> [What is required]:
Below are records; report how many of their lines contain the word "none", giving only the number.

+++ Extracted material +++

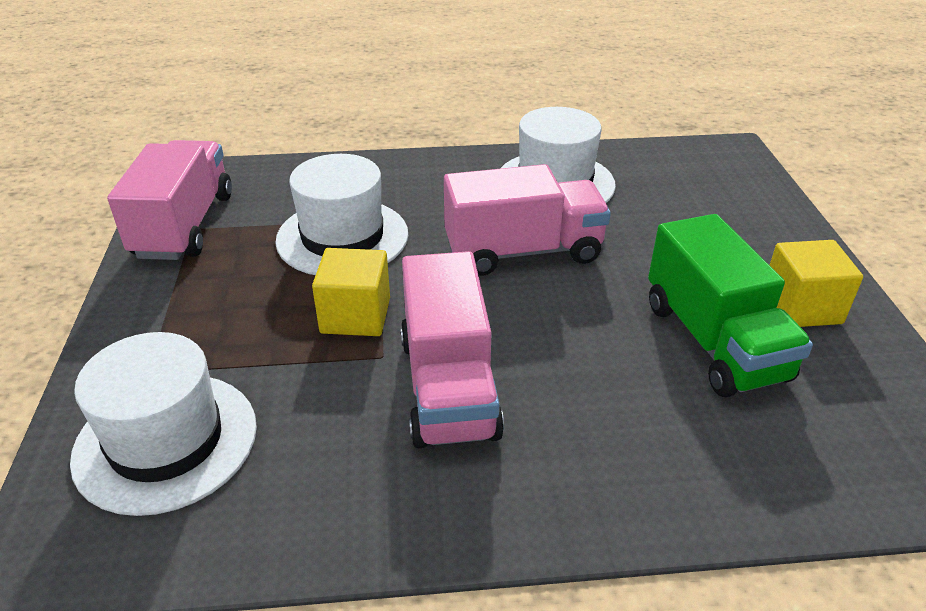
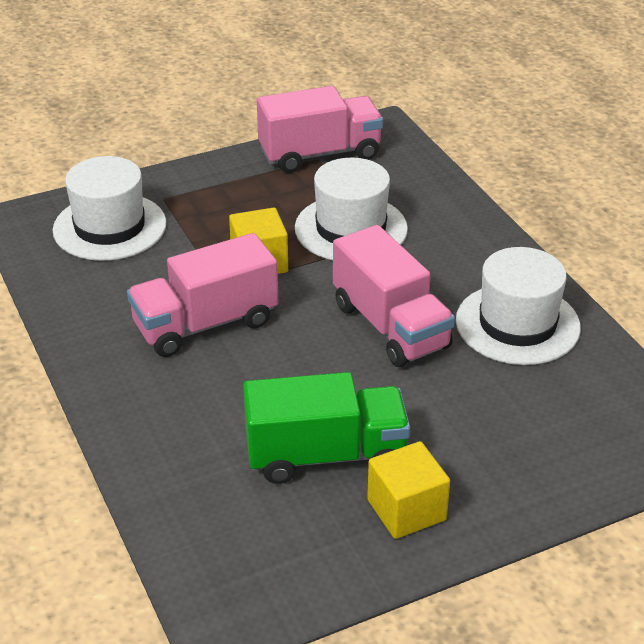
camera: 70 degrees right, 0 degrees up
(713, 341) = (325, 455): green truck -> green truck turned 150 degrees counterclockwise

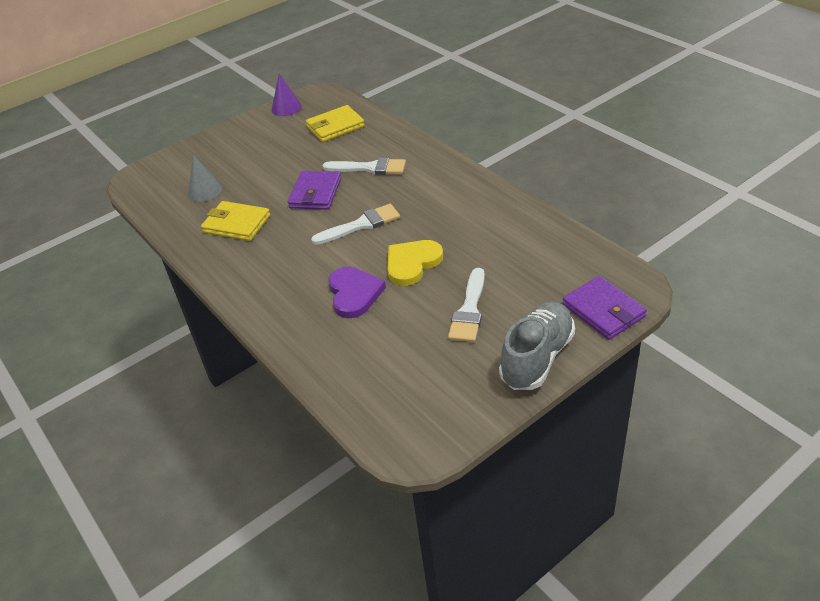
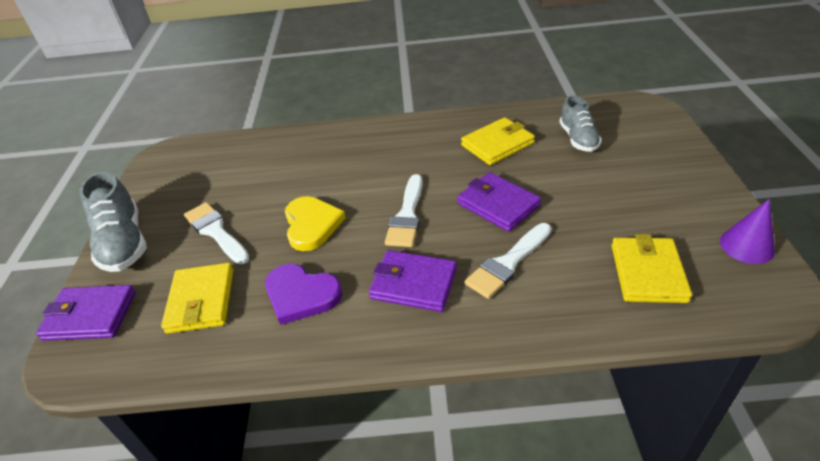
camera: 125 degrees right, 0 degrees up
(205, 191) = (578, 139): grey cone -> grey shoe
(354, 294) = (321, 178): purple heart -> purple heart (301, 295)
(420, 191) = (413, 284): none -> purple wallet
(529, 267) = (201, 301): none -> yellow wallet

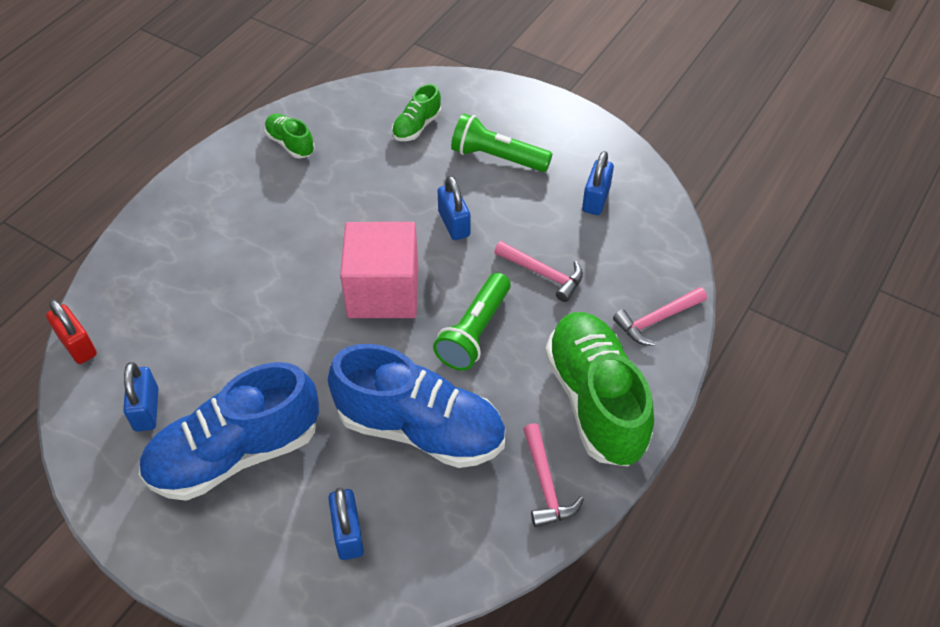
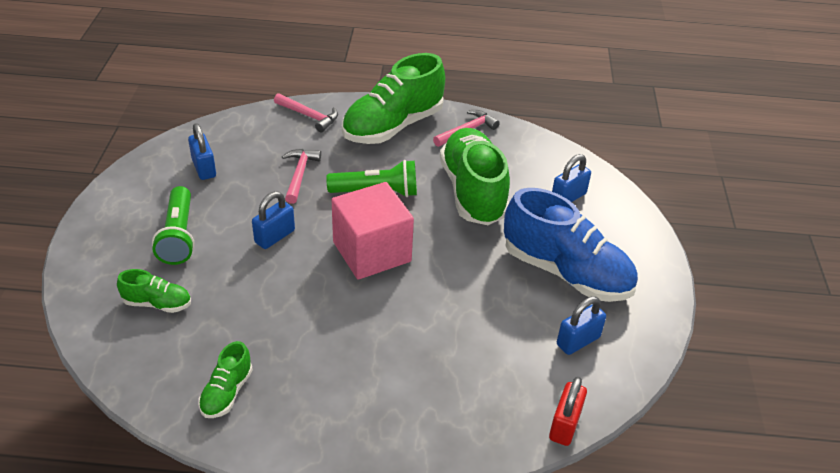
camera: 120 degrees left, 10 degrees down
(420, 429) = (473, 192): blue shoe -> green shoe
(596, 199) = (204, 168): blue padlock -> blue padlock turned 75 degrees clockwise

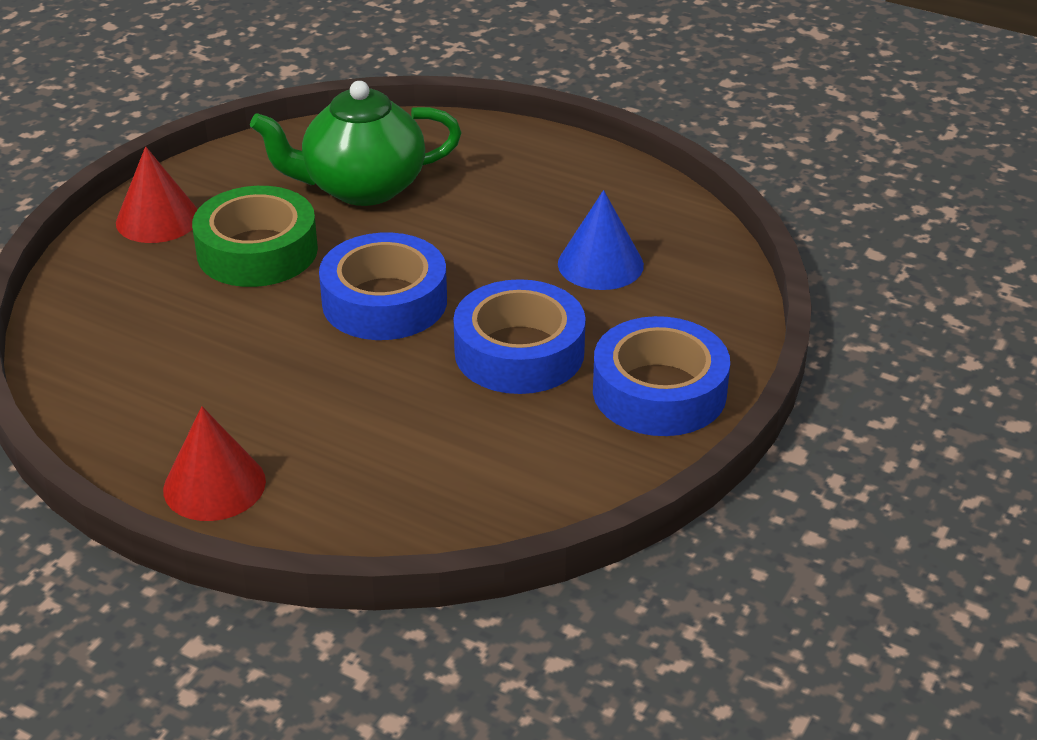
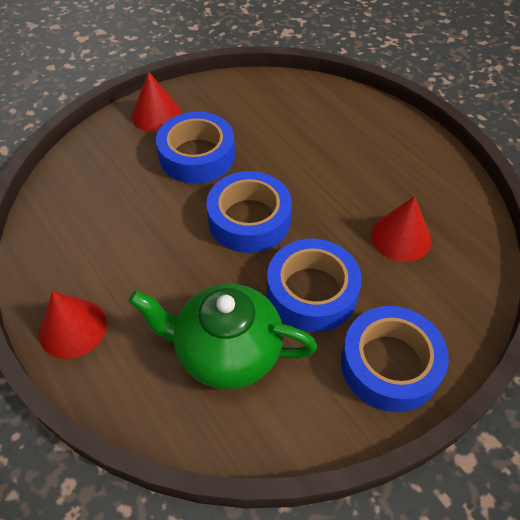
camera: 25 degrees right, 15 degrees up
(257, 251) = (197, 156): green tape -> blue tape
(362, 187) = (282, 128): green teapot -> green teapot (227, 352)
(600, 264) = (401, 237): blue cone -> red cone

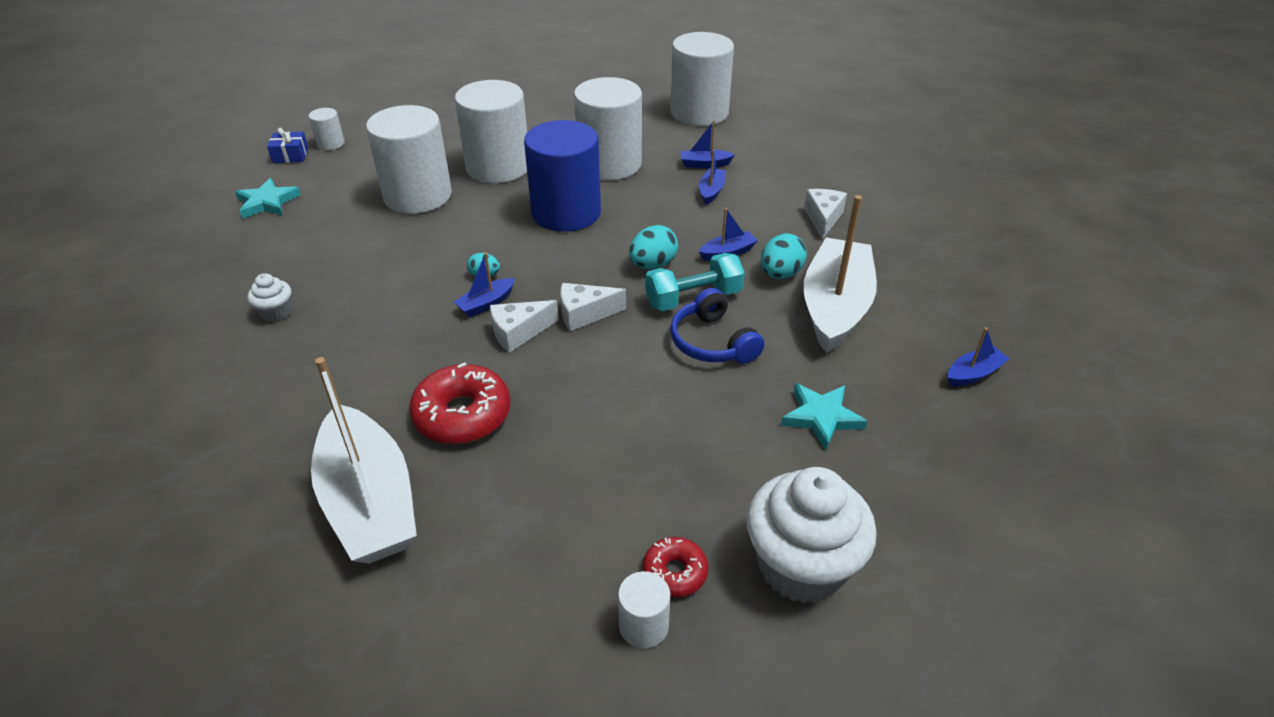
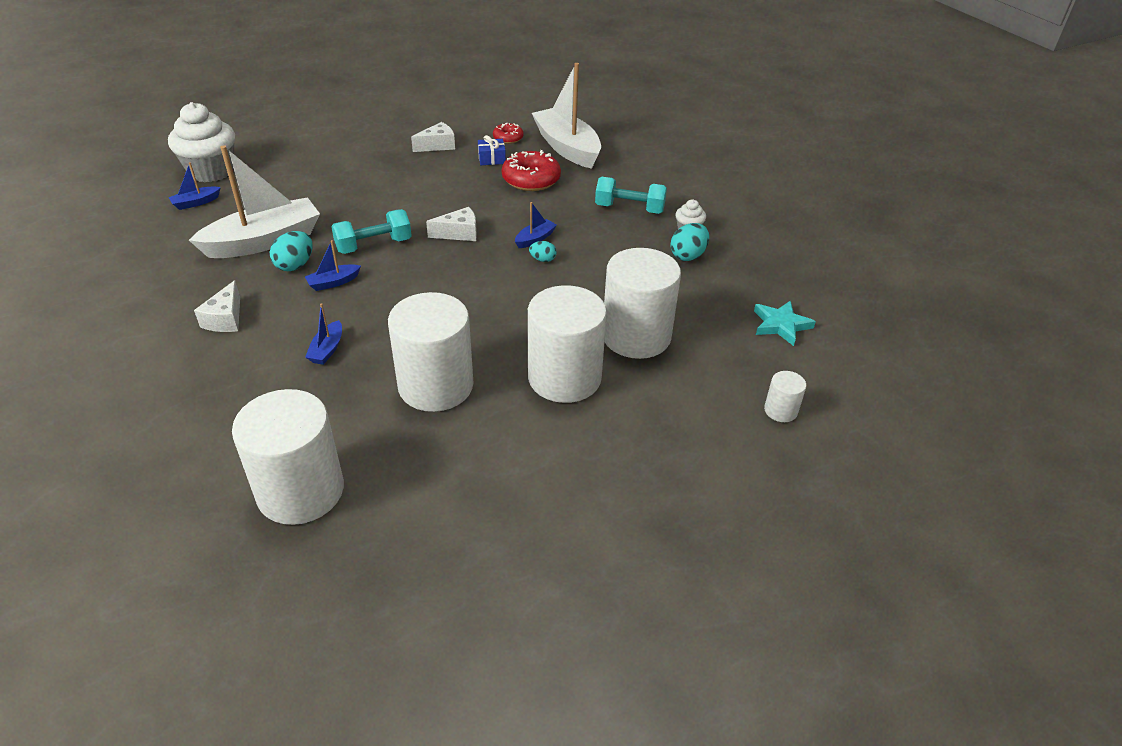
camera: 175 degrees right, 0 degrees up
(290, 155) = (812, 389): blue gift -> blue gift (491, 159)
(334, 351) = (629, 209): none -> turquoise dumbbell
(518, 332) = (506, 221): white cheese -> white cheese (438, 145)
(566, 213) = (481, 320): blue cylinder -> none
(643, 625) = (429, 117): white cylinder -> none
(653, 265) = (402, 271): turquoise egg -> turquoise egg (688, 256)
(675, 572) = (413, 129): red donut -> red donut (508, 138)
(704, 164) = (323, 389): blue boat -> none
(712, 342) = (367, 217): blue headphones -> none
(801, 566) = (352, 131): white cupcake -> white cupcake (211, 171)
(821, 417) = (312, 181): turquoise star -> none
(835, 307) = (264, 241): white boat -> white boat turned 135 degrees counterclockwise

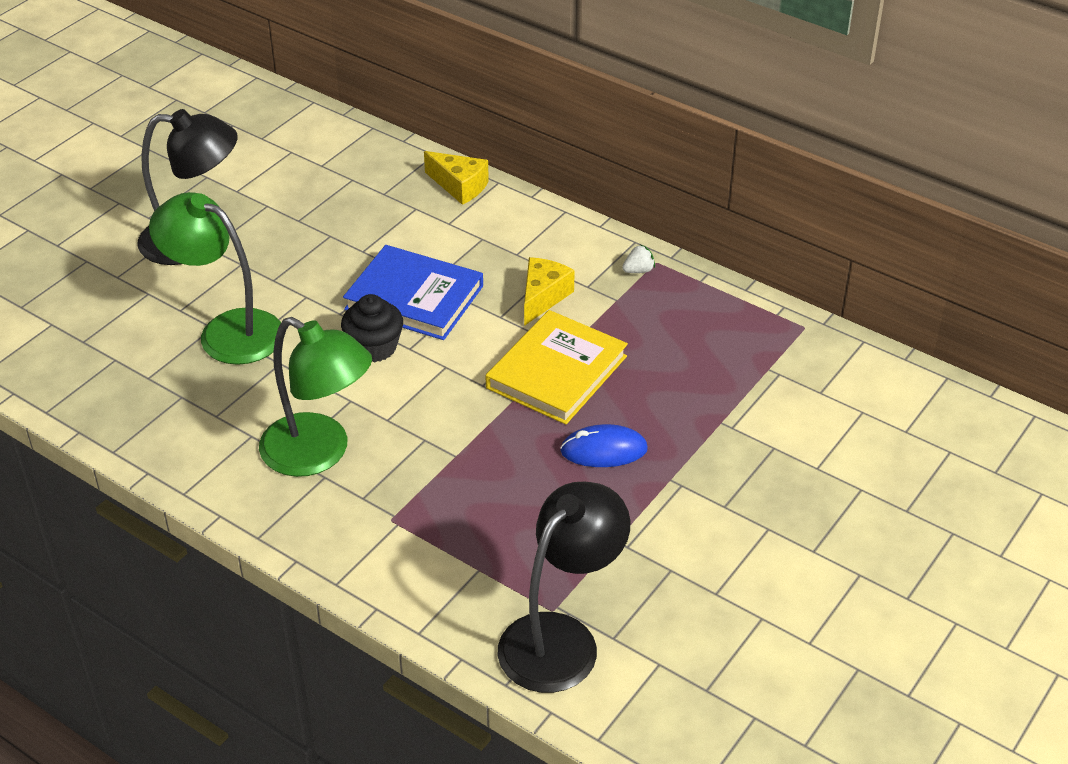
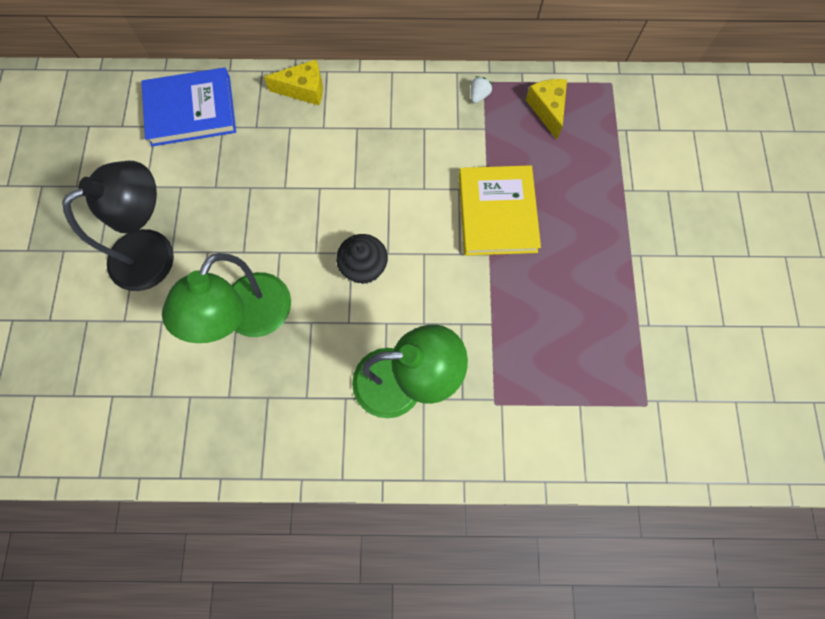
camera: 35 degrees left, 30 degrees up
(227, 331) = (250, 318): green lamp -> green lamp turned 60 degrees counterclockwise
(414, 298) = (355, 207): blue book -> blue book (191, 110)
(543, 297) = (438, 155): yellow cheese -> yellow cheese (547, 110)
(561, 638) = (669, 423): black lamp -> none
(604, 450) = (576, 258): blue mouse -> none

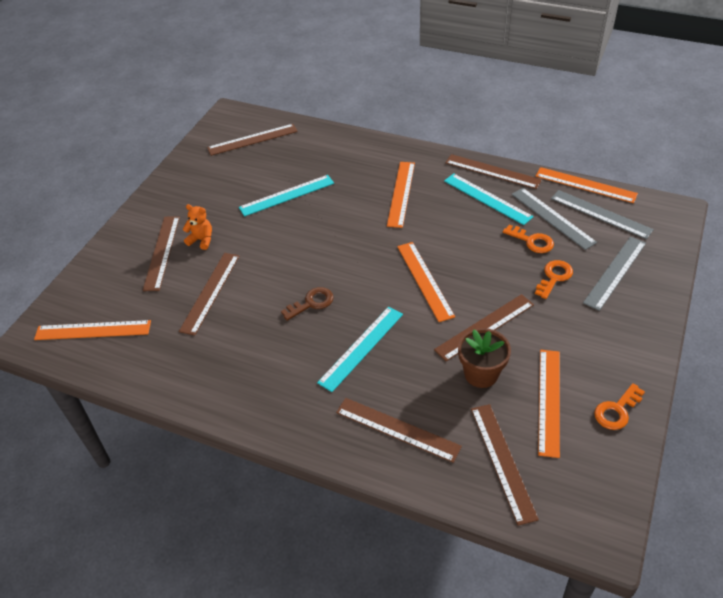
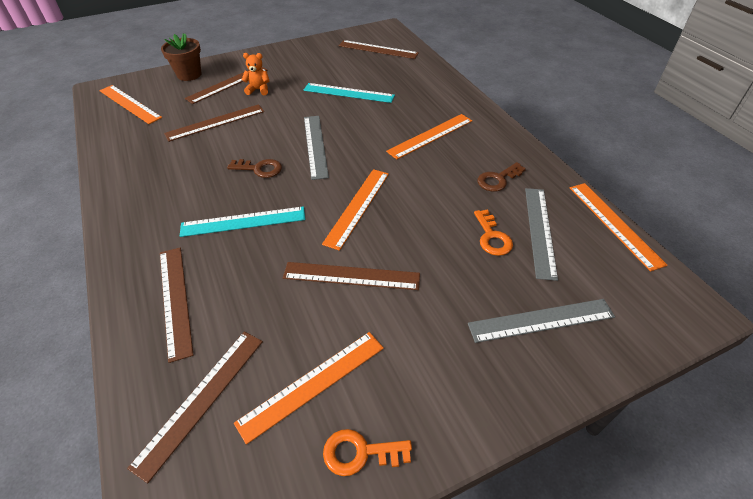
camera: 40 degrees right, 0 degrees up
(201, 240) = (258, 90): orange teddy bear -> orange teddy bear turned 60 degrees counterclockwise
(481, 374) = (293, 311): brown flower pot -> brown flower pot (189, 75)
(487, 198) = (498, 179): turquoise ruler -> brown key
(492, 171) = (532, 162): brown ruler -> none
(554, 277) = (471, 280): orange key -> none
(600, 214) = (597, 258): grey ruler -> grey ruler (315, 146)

+++

> [Answer to this task]:
12